Your assignment →
Transcribe only part of the material below: the lines from the one containing "(378, 363) = (214, 386): red plane -> none" through the one containing "(957, 214) = (714, 299): turquoise", inclusive, exactly as written.

_ _ _ _ _

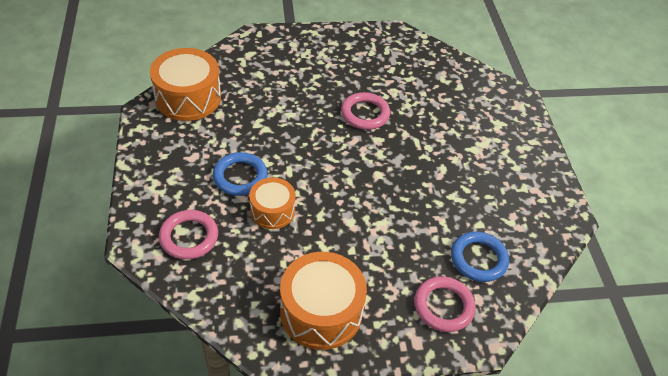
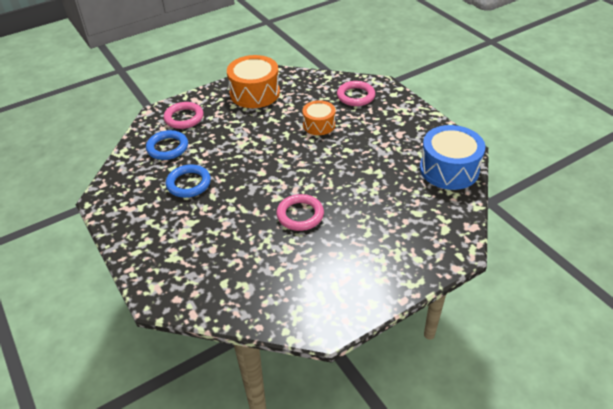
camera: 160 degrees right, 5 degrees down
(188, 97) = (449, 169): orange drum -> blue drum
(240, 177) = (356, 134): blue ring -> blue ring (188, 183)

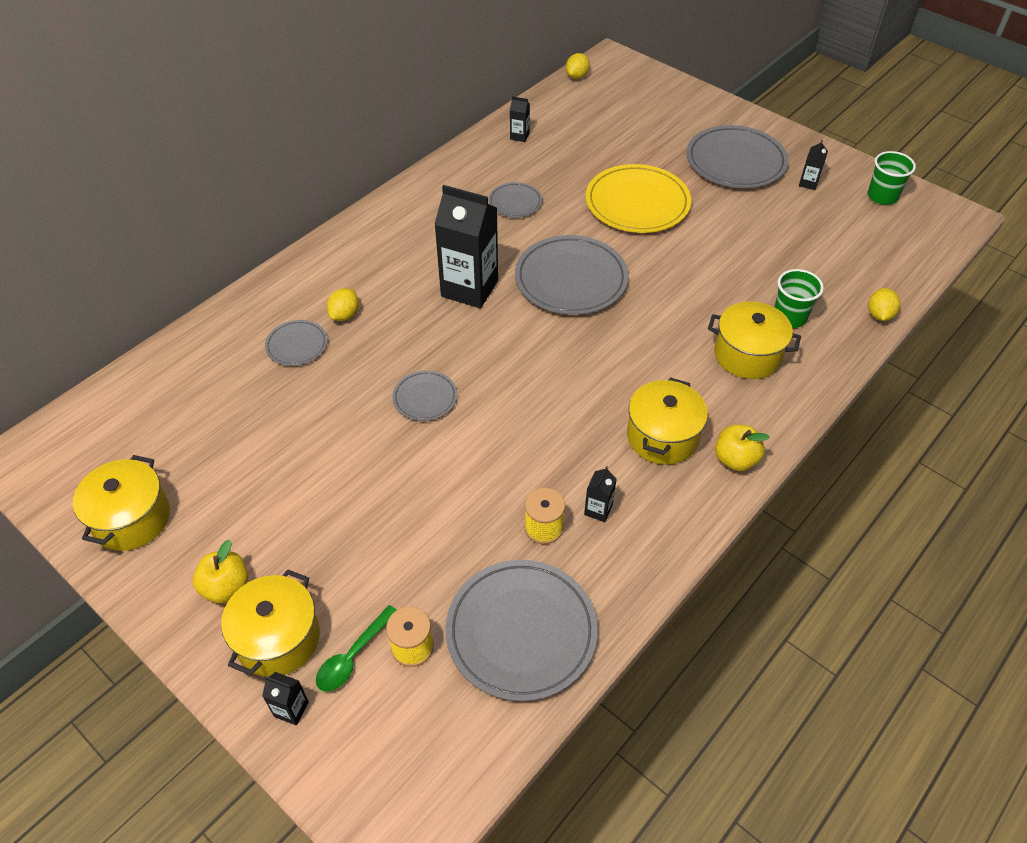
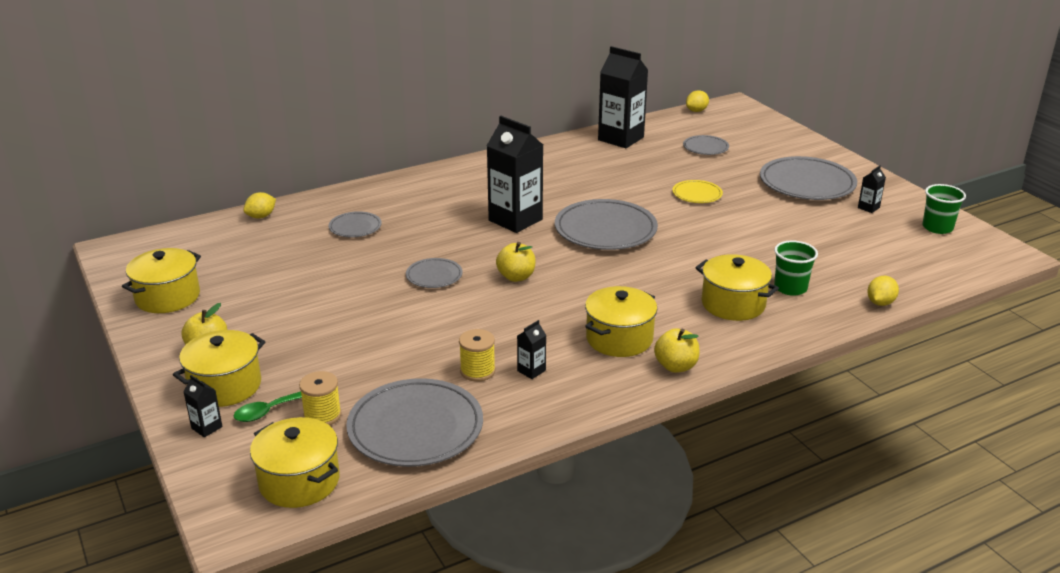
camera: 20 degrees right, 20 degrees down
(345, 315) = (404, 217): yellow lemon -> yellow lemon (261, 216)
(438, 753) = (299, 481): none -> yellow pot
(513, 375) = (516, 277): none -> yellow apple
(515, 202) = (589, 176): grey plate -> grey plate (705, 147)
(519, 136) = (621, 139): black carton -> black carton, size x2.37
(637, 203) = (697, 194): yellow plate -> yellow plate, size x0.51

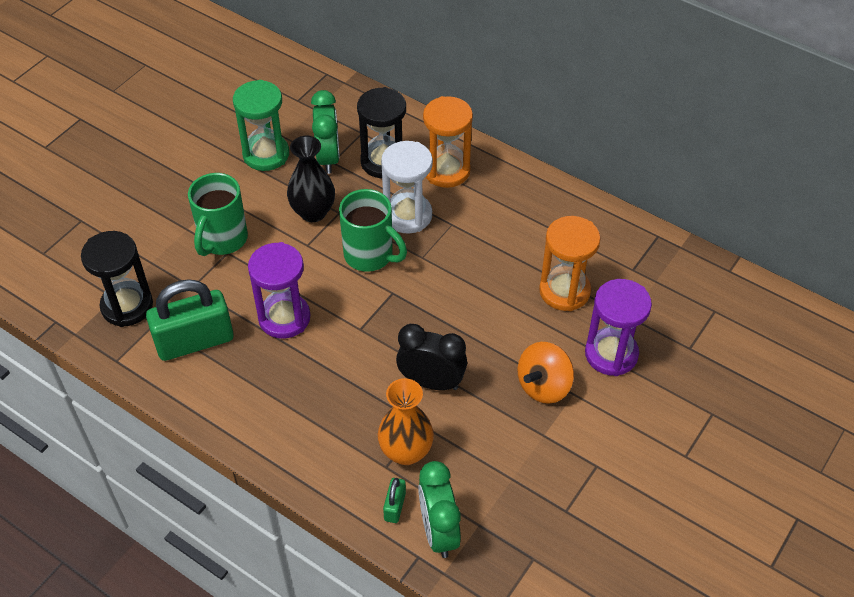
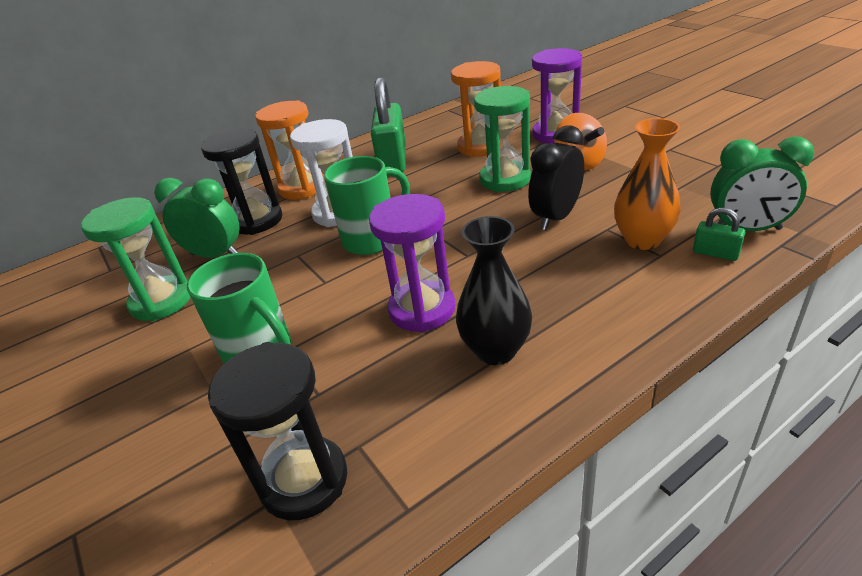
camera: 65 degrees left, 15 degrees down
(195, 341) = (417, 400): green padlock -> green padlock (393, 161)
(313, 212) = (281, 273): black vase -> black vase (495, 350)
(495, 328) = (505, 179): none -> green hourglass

_ _ _ _ _

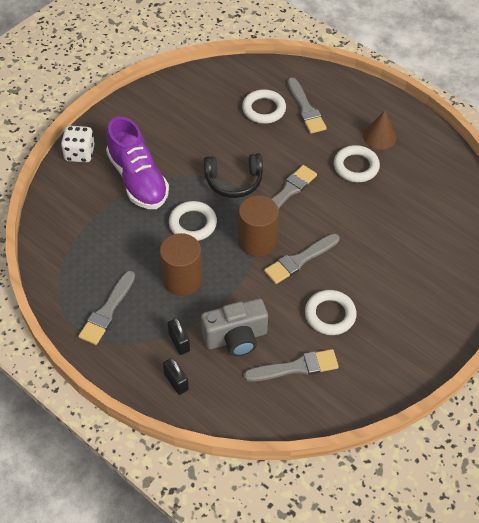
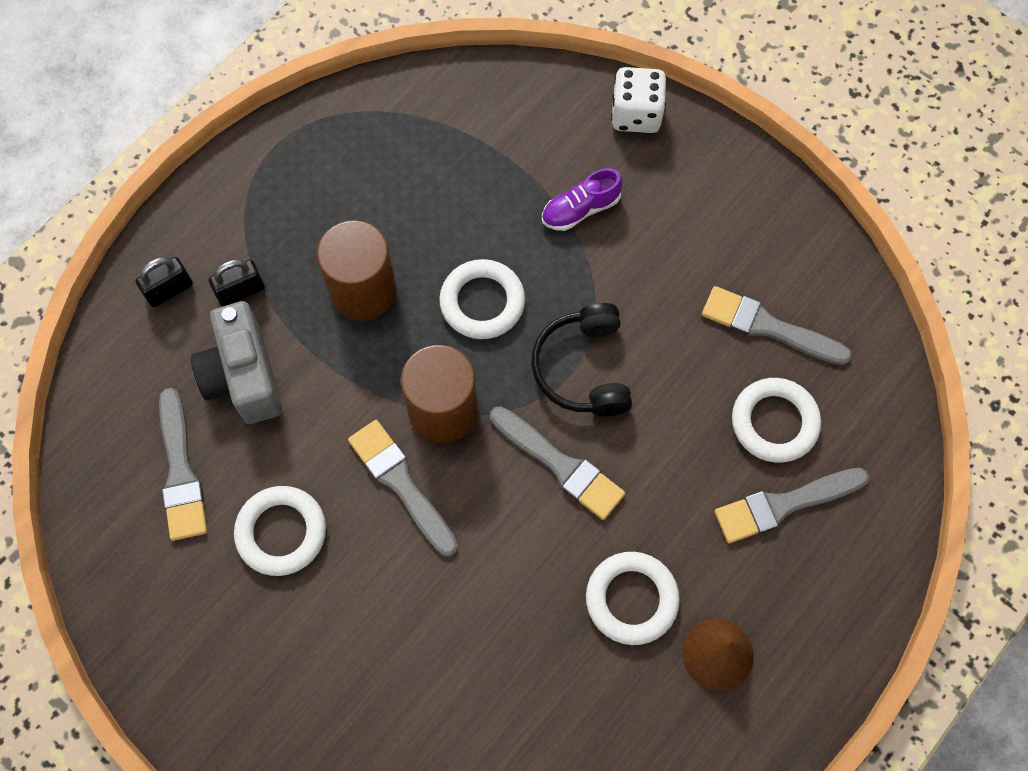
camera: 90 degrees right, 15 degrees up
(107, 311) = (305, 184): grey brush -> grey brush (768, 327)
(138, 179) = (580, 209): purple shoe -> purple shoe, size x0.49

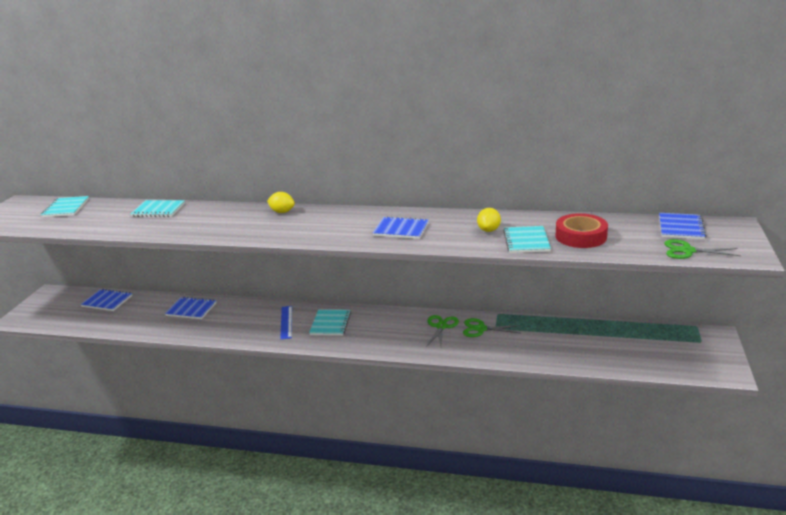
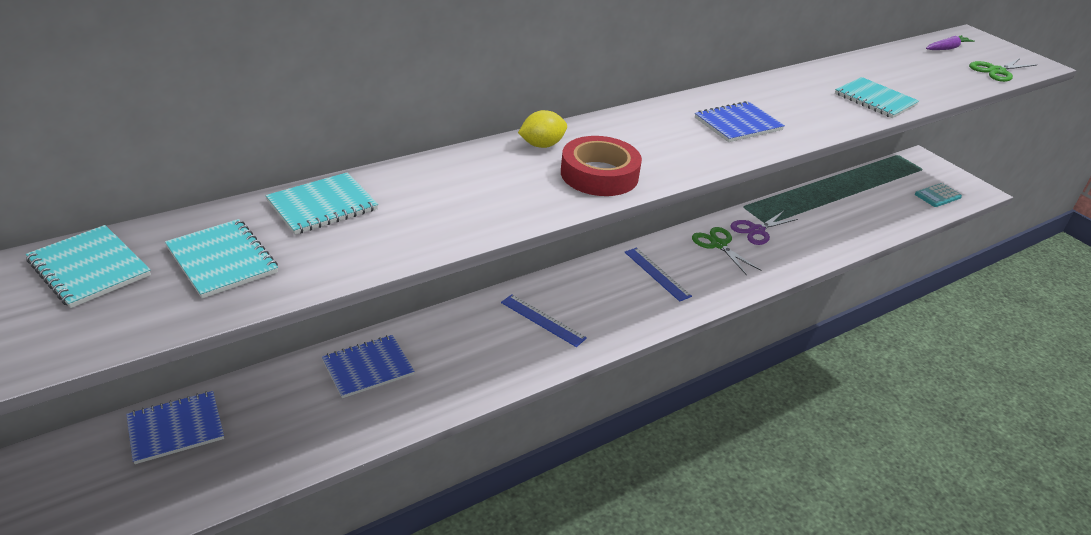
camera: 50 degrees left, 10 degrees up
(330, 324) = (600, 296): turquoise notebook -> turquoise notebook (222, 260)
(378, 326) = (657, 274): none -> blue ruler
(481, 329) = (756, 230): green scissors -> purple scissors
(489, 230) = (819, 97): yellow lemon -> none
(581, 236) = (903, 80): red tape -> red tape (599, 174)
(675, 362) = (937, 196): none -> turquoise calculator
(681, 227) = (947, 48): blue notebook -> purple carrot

_ _ _ _ _

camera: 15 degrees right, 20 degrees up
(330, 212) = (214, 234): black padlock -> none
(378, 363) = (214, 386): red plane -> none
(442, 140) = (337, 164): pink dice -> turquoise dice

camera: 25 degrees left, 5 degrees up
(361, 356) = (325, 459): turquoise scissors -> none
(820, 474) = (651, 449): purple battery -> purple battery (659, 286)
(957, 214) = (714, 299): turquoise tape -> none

_ _ _ _ _

Response to this exercise →
(378, 363) = (214, 386): red plane -> none
(442, 140) = (337, 164): pink dice -> turquoise dice

camera: 25 degrees left, 5 degrees up
(361, 356) = (325, 459): turquoise scissors -> none
(820, 474) = (651, 449): purple battery -> purple battery (659, 286)
(957, 214) = (714, 299): turquoise tape -> none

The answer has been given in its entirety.